__DIRECTIONS__: Retype every record exactly. Skip the images.

__DATA PROVIDED__:
====================

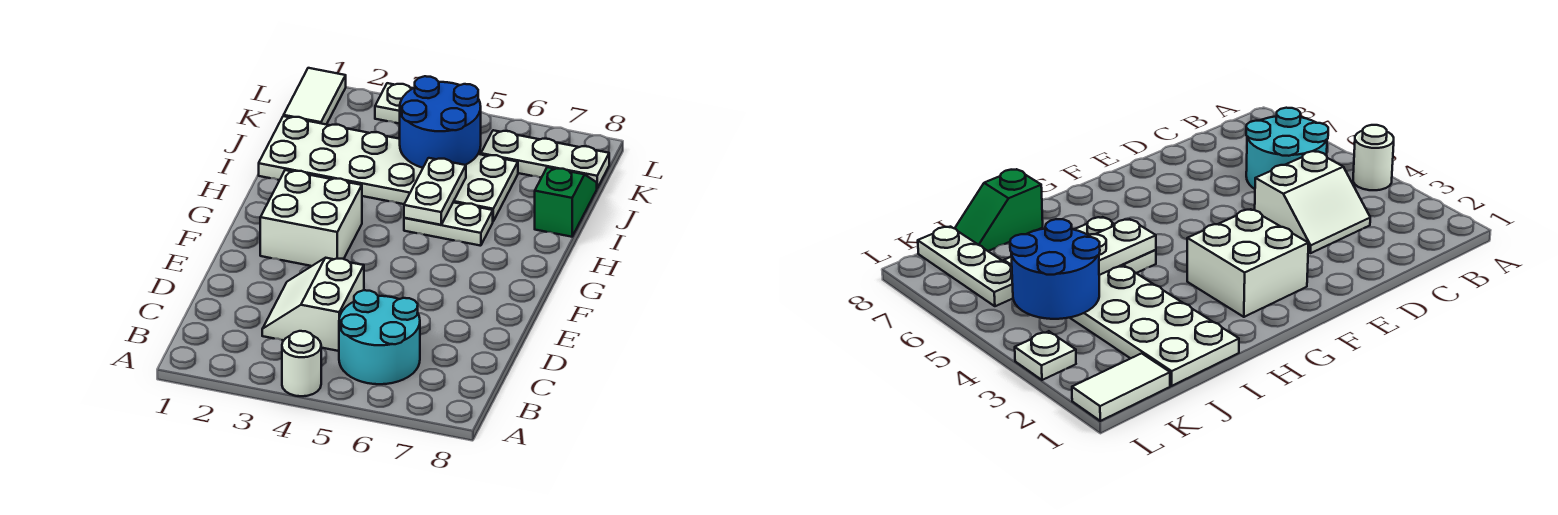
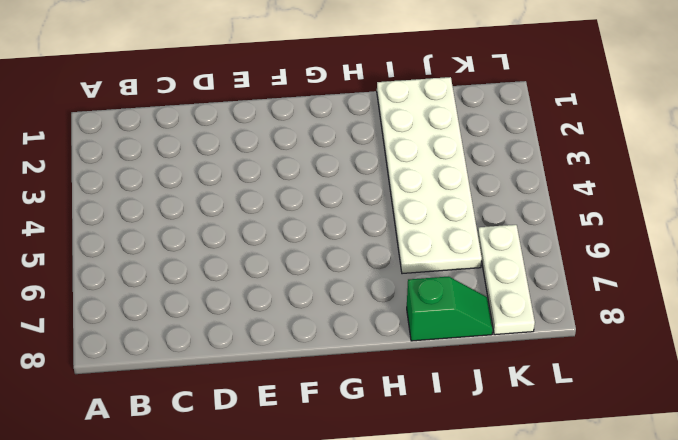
none -> white 1x1 round brick [282,331,321,396]
none -> cyan 2x2 round brick [339,290,420,384]
none -> white 2x2 slope [262,258,364,351]

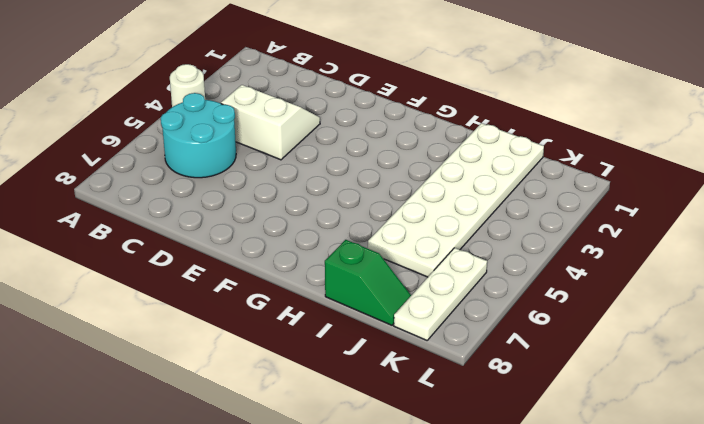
none -> white 2x2 brick [260,170,362,266]
none -> white 1x2 plate [404,202,493,246]
none -> white 1x2 tile [284,68,346,124]

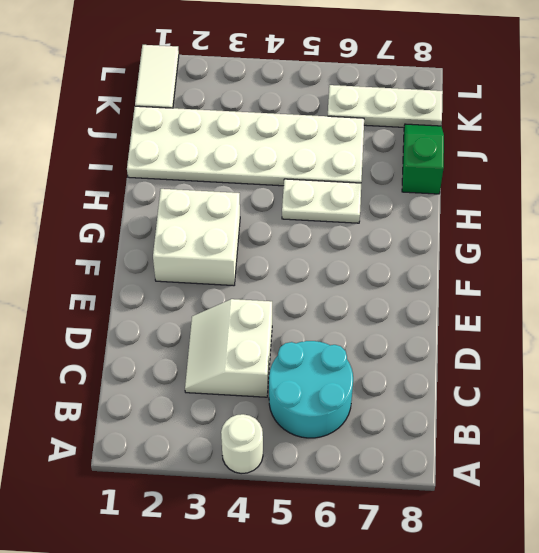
none -> white 1x1 plate [375,83,413,124]
none -> white 1x2 plate [404,158,466,225]
none -> blue 2x2 round brick [400,76,481,168]

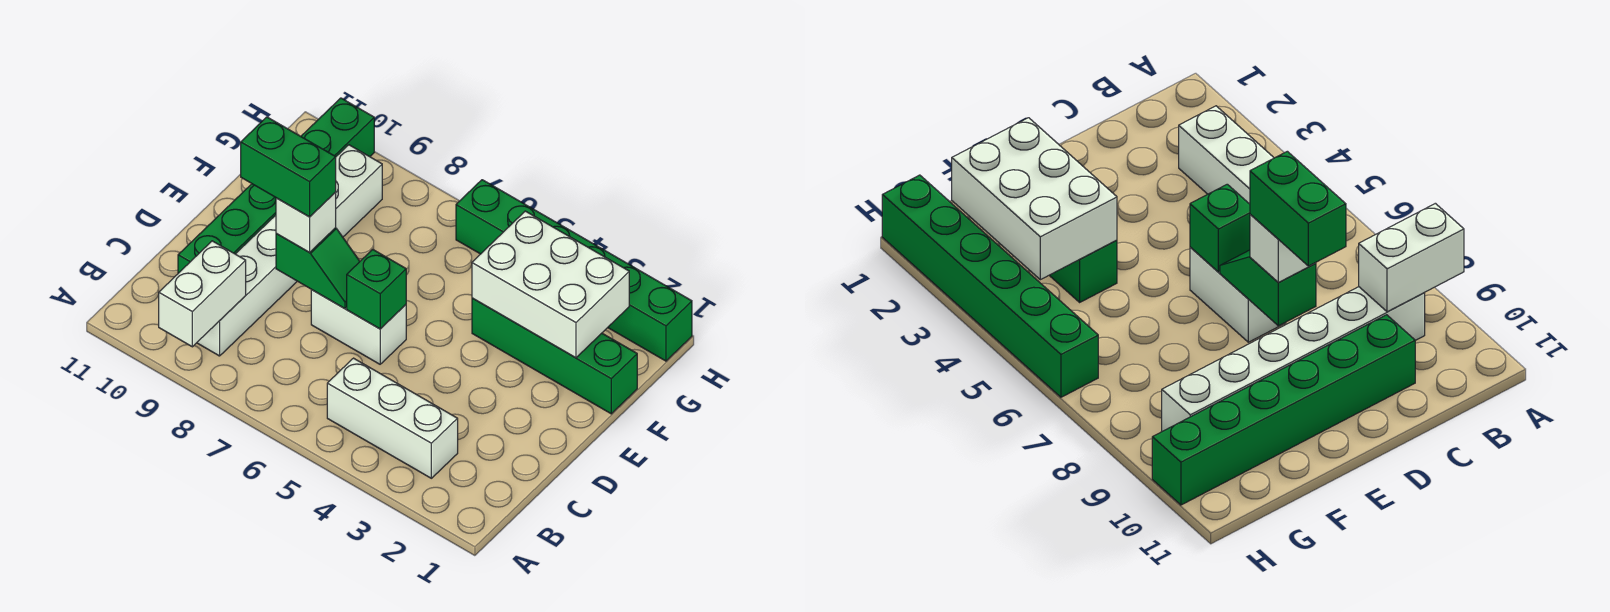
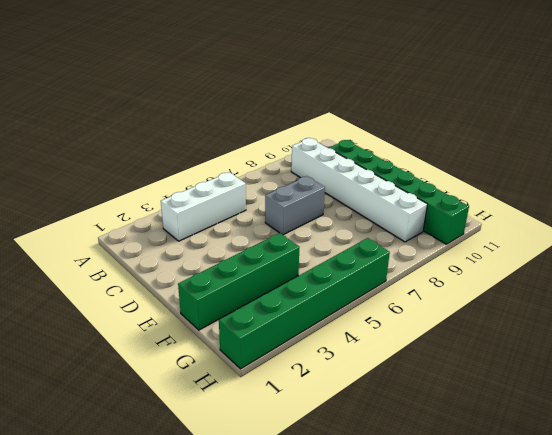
grey 1x2 brick [265,176,325,235] -> white 1x2 brick [311,290,406,364]
none -> white 1x2 brick [159,241,246,347]
none -> green 1x1 brick [347,249,406,329]
none -> green 1x2 slope [276,228,360,309]

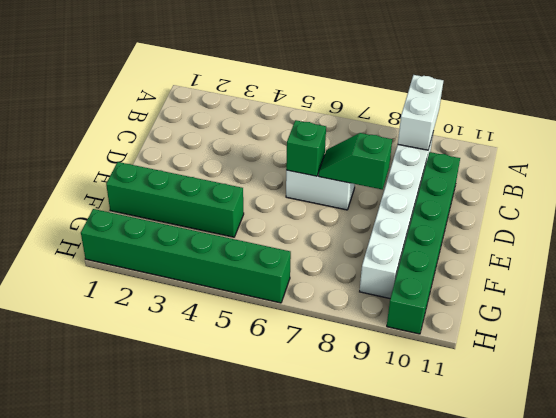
none -> white 1x3 brick [327,358,458,478]
none -> white 2x3 brick [472,211,629,358]
none -> white 1x1 brick [276,192,336,252]

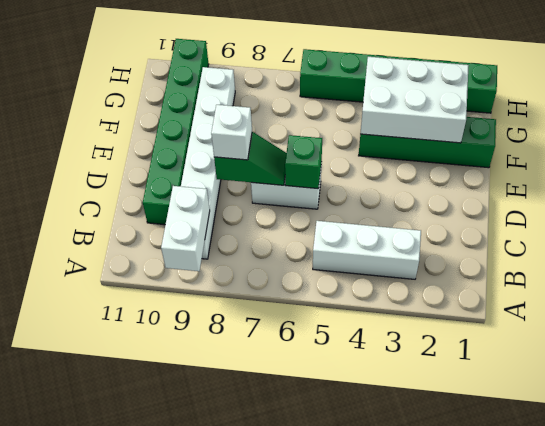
none -> green 1x2 brick [241,117,336,217]

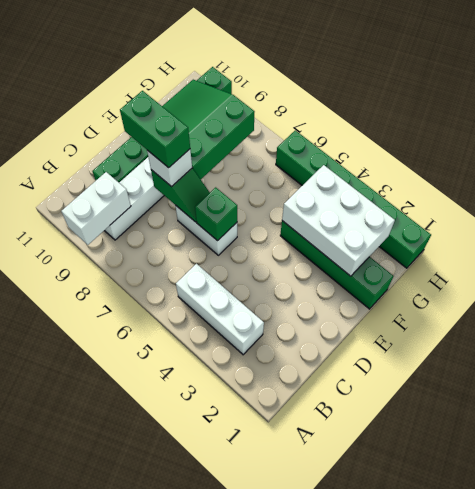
green 3x3 slope [162,80,254,179] -> none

====================

__RESULT FOR THIS EXERCISE__:
none -> white 1x1 round brick [282,331,321,396]
none -> cyan 2x2 round brick [339,290,420,384]
none -> white 2x2 slope [262,258,364,351]

none -> white 2x2 brick [260,170,362,266]
none -> white 1x2 plate [404,202,493,246]
none -> white 1x2 tile [284,68,346,124]

none -> white 1x1 plate [375,83,413,124]
none -> white 1x2 plate [404,158,466,225]
none -> blue 2x2 round brick [400,76,481,168]

grey 1x2 brick [265,176,325,235] -> white 1x2 brick [311,290,406,364]
none -> white 1x2 brick [159,241,246,347]
none -> green 1x1 brick [347,249,406,329]
none -> green 1x2 slope [276,228,360,309]

none -> white 1x3 brick [327,358,458,478]
none -> white 2x3 brick [472,211,629,358]
none -> white 1x1 brick [276,192,336,252]

none -> green 1x2 brick [241,117,336,217]

green 3x3 slope [162,80,254,179] -> none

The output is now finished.